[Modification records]
__________
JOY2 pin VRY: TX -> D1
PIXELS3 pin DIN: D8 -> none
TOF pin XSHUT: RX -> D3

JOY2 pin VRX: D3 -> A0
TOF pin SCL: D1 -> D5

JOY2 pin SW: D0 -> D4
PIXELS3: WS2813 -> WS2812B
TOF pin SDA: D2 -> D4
__________
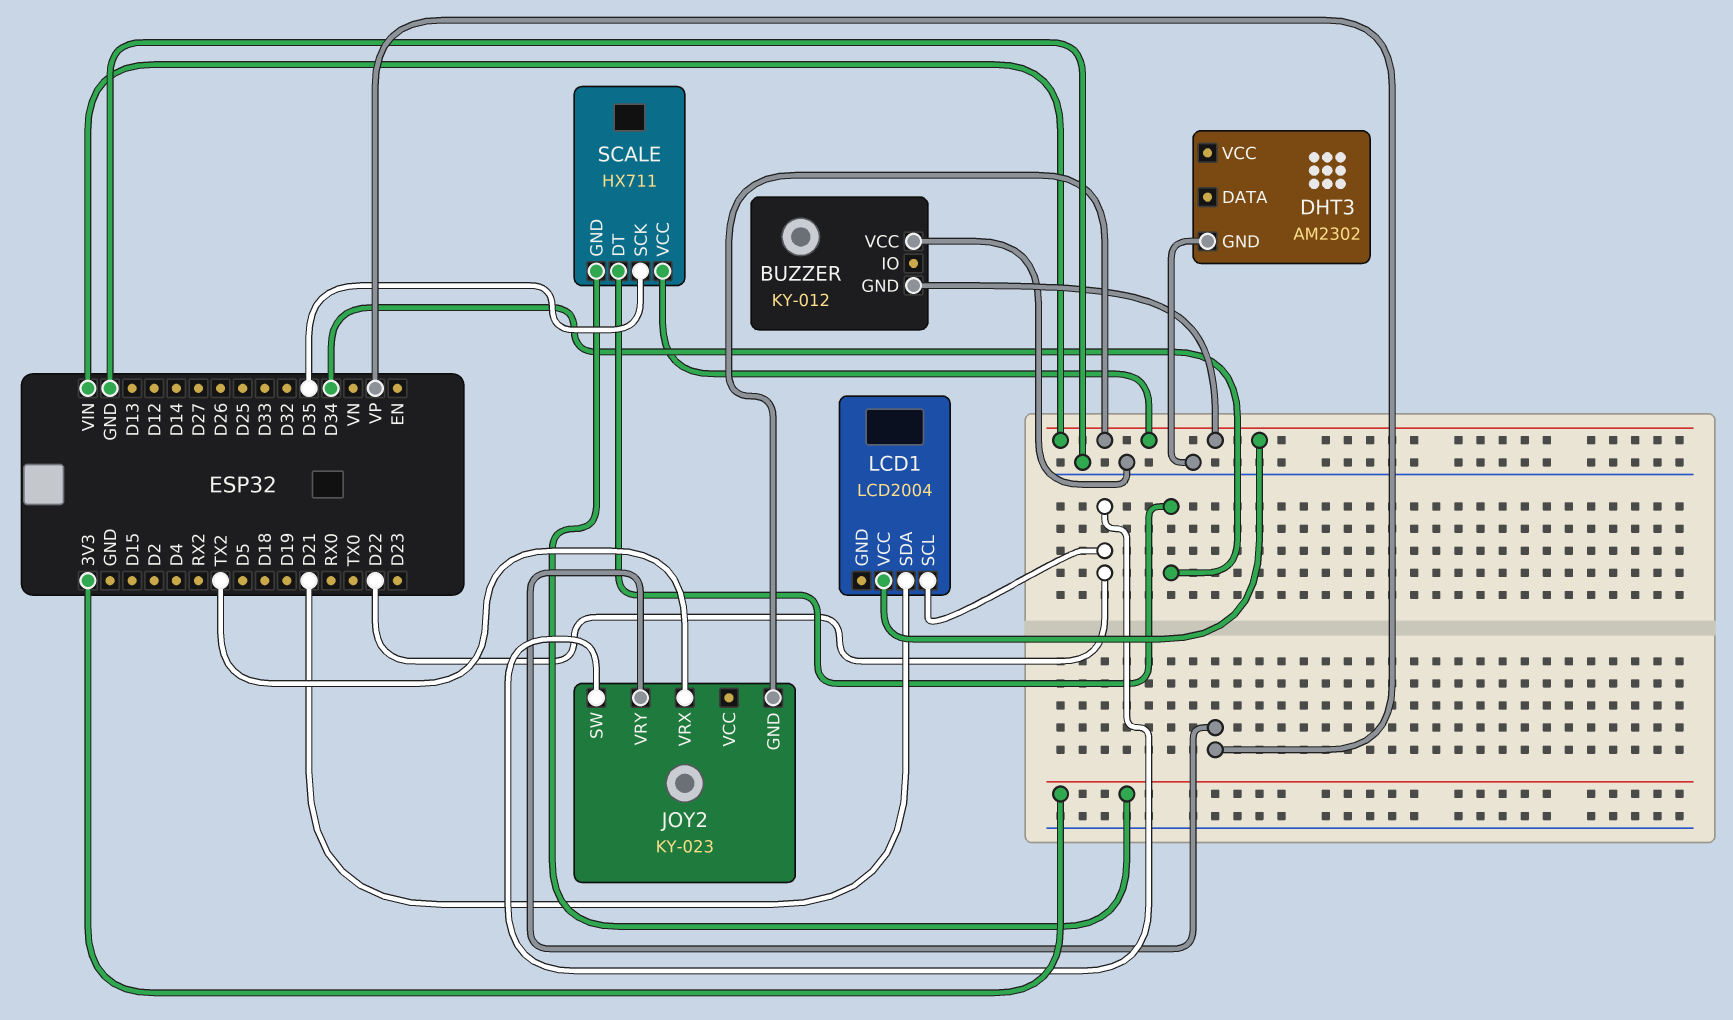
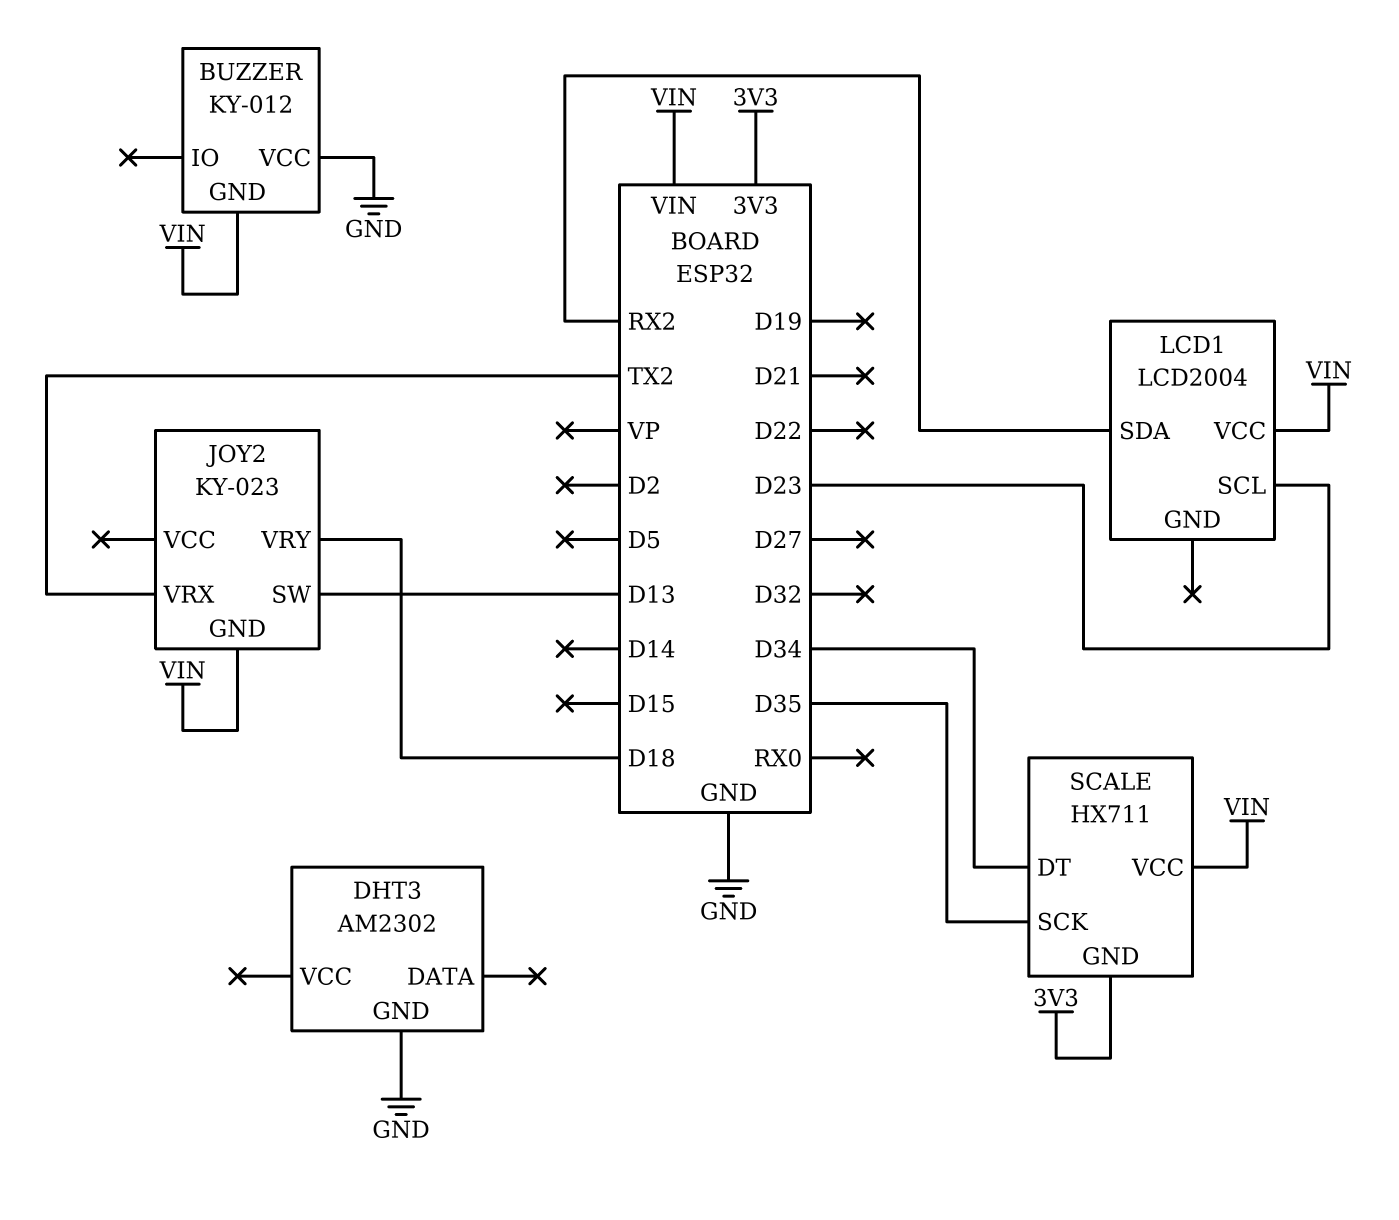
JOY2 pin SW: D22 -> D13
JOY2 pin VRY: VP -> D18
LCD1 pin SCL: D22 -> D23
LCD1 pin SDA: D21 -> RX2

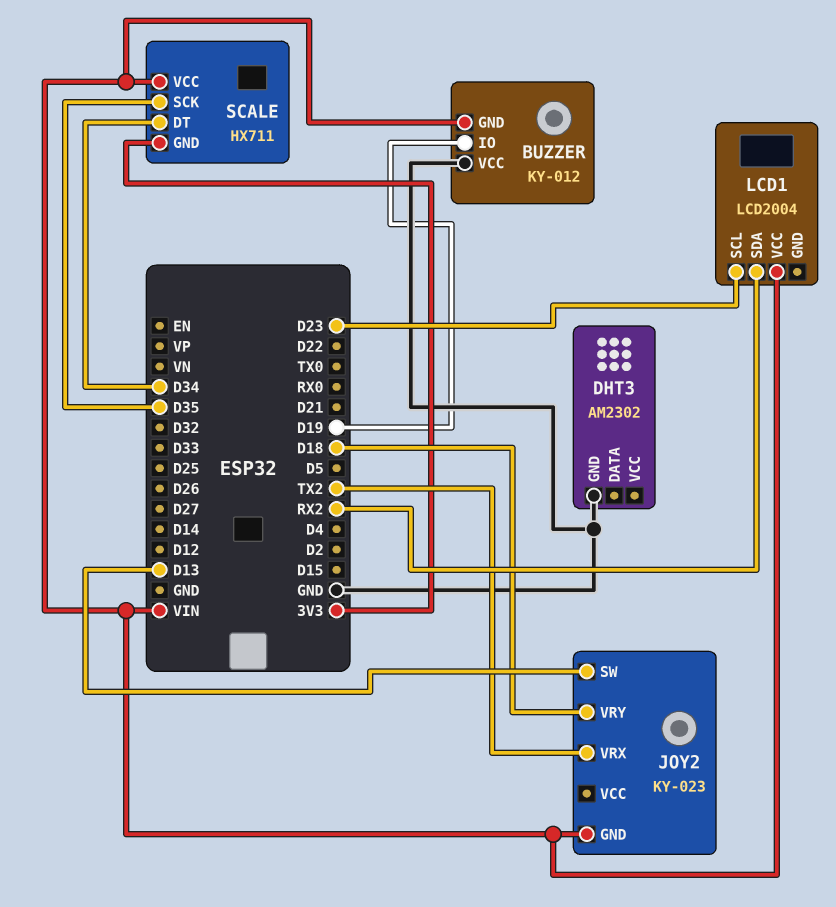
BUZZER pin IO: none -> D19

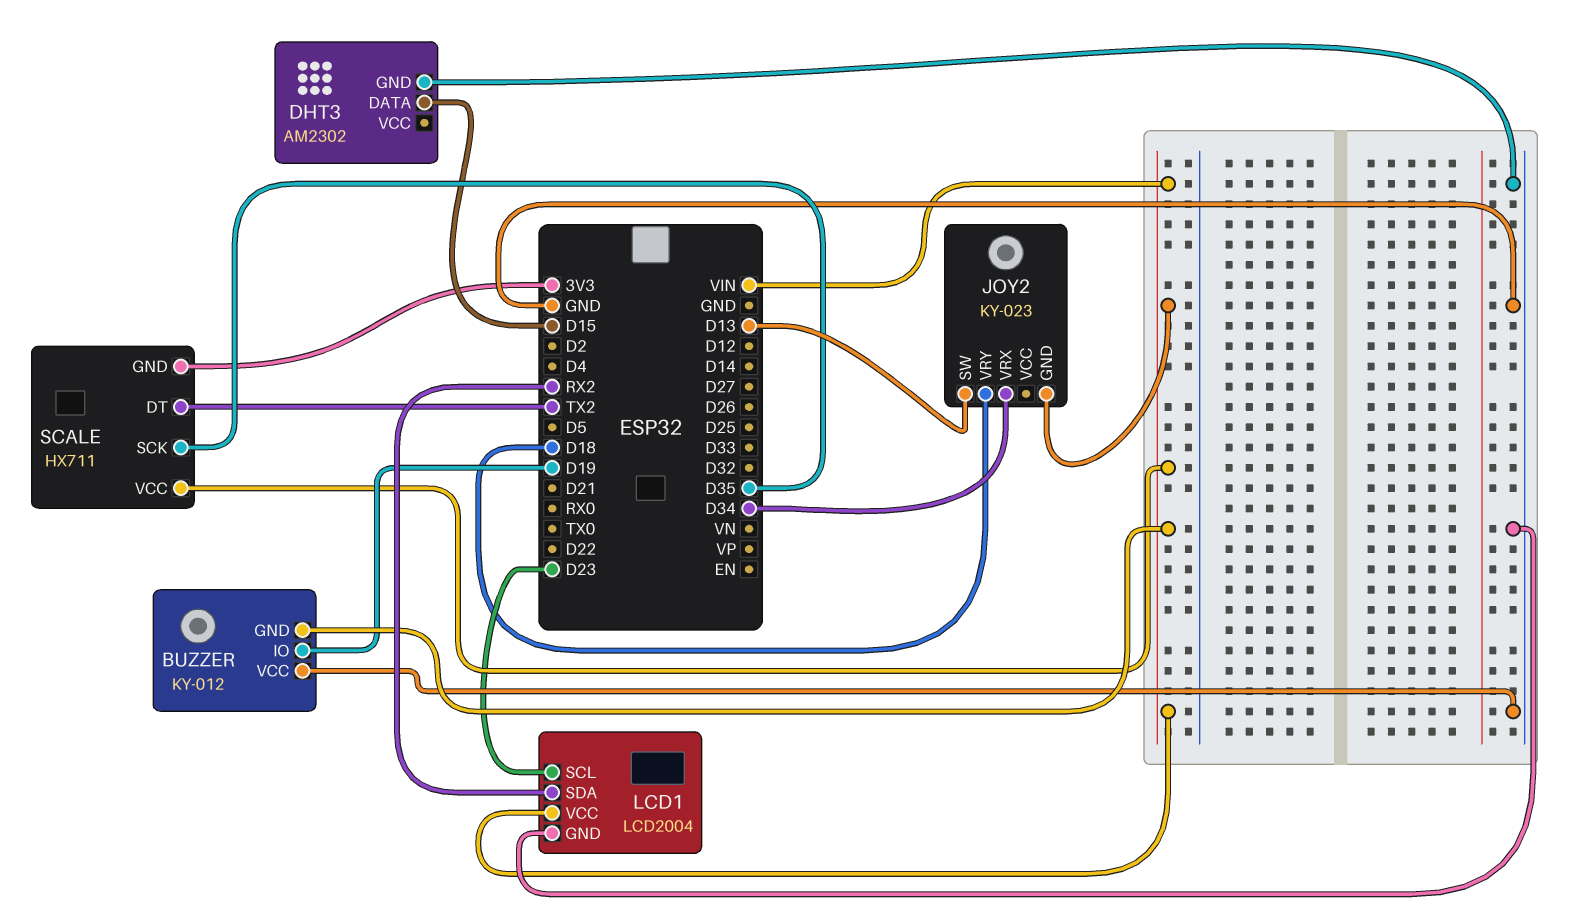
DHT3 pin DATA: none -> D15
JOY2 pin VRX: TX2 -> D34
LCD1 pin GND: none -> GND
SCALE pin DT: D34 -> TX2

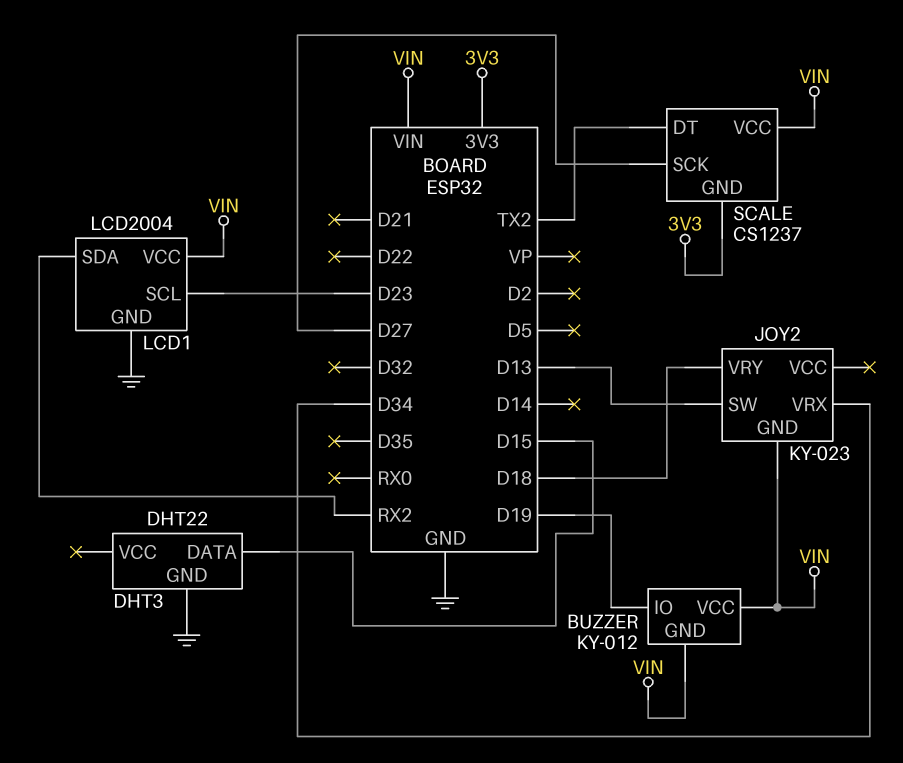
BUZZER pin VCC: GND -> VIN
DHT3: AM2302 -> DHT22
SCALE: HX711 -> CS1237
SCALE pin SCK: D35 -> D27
__________
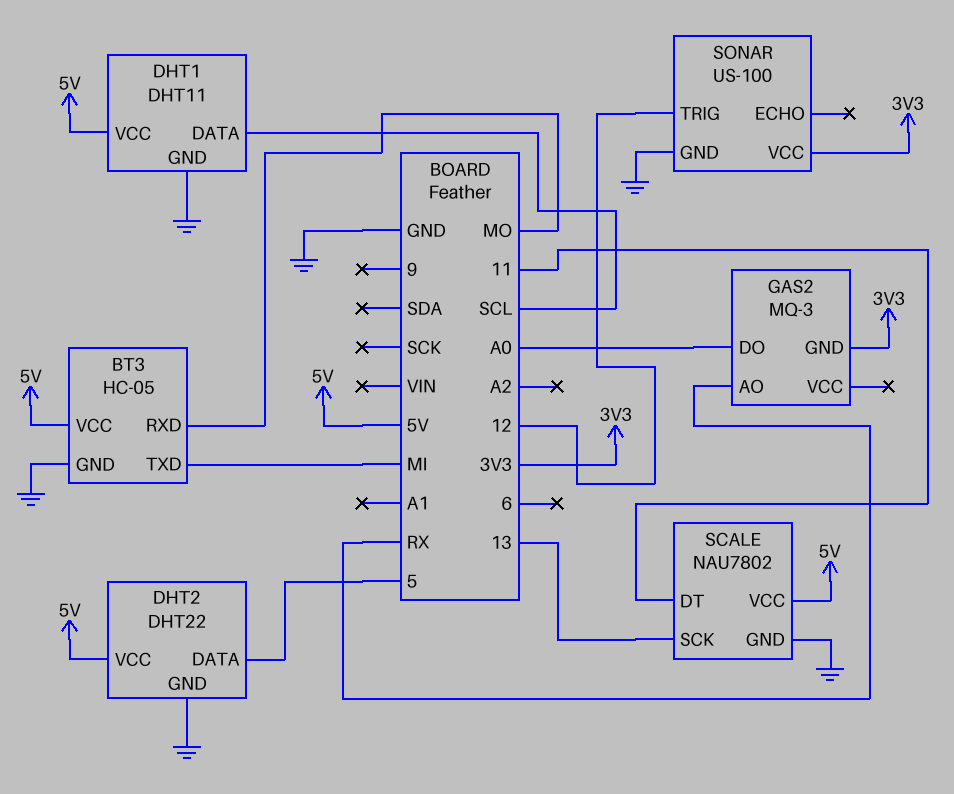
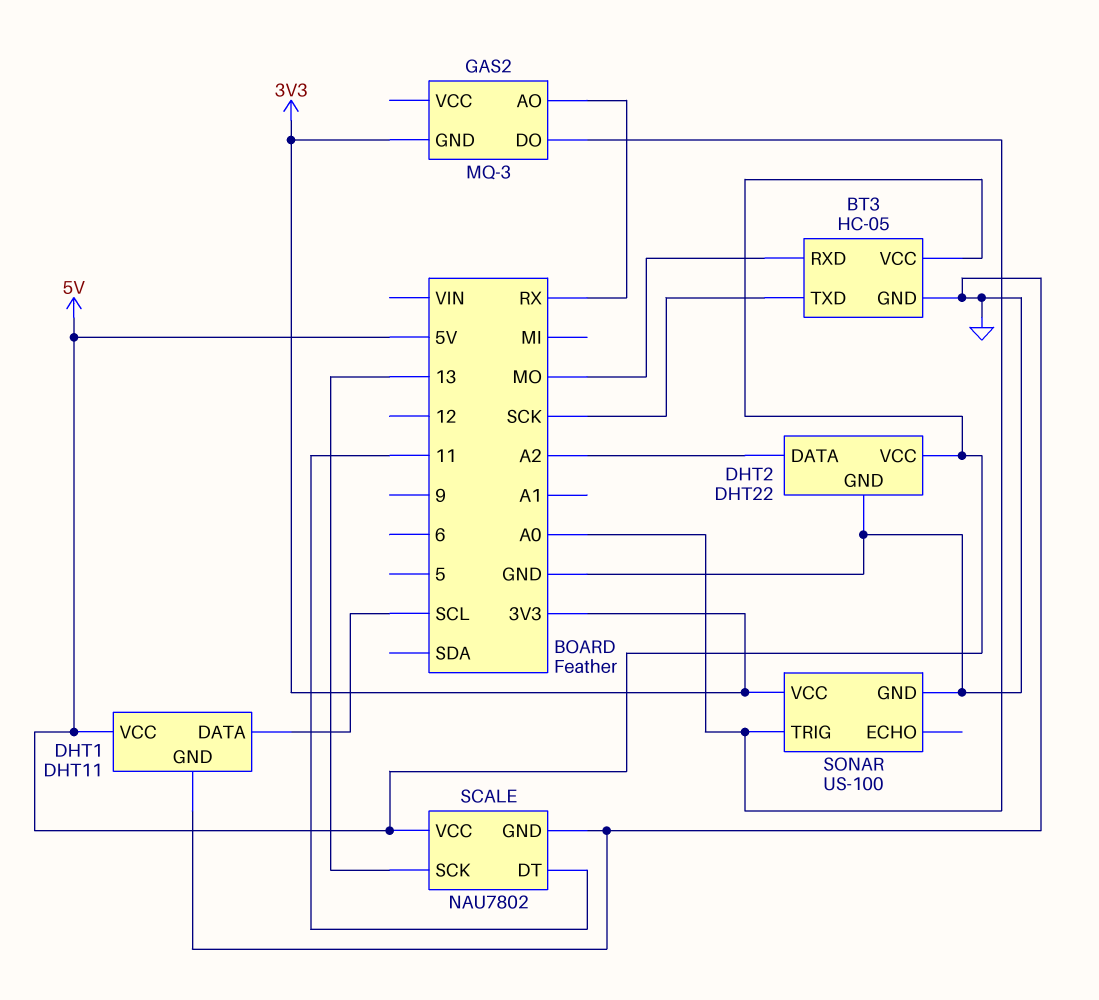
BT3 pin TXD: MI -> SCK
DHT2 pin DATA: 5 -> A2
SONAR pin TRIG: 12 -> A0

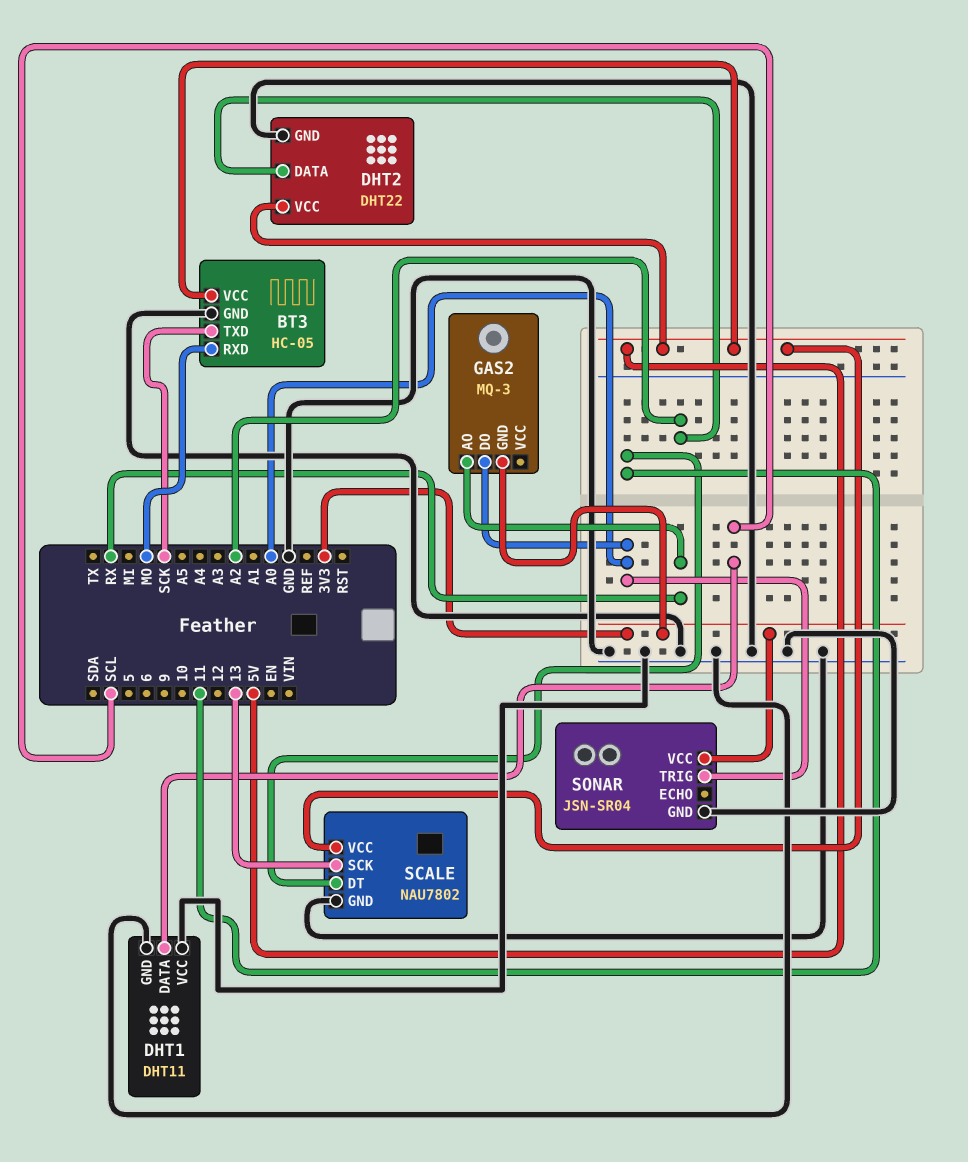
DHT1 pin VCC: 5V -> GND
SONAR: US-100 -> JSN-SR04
__________
YOUR INSTRUCTIONS.
For the entries above, print exactly the lines between the one with "SCALE pin DT: D34 -> TX2" and the one with "SCALE pin SCK: D35 -> D27", inclusive, with no pictures.

REPLY TO THE TASK.
SCALE pin DT: D34 -> TX2

BUZZER pin VCC: GND -> VIN
DHT3: AM2302 -> DHT22
SCALE: HX711 -> CS1237
SCALE pin SCK: D35 -> D27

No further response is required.